● **Listed entries**:
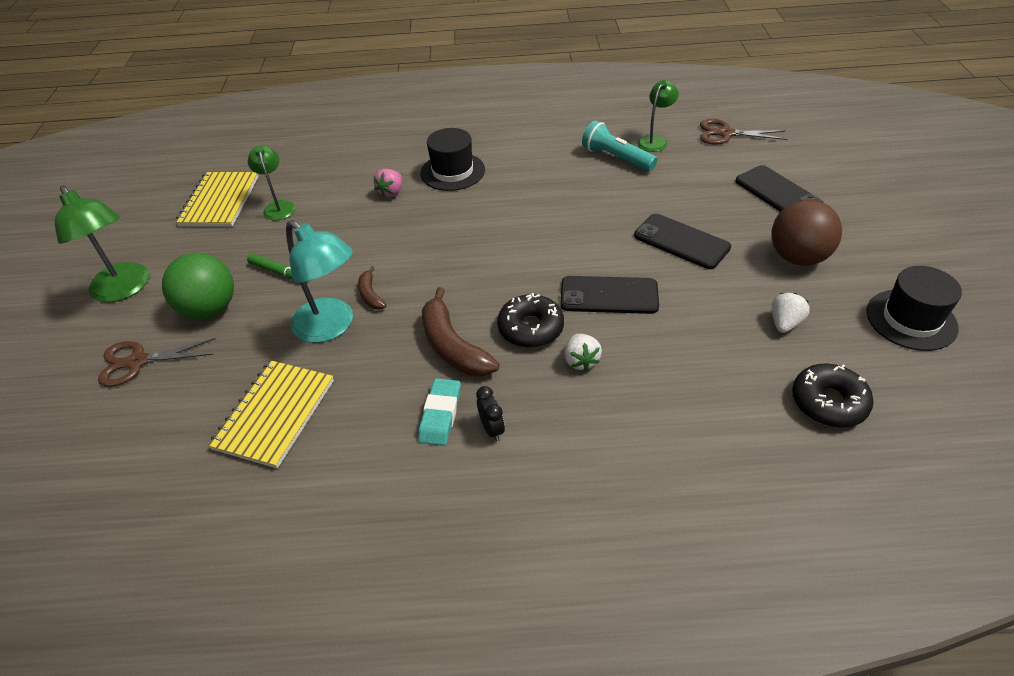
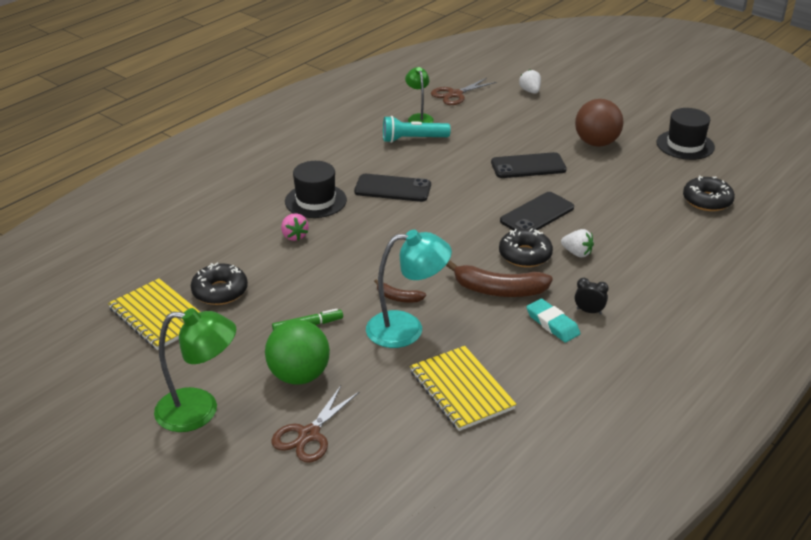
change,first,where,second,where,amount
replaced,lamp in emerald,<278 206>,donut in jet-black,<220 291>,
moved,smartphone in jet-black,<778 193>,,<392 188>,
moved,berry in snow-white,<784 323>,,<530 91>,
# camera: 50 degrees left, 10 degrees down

● **What to do**:
The requested output is the line holding "replaced,lamp in emerald,<278" and every line after it up to the last line of the listing, exactly, with nothing else.

● **The completed task**:
replaced,lamp in emerald,<278 206>,donut in jet-black,<220 291>,
moved,smartphone in jet-black,<778 193>,,<392 188>,
moved,berry in snow-white,<784 323>,,<530 91>,
# camera: 50 degrees left, 10 degrees down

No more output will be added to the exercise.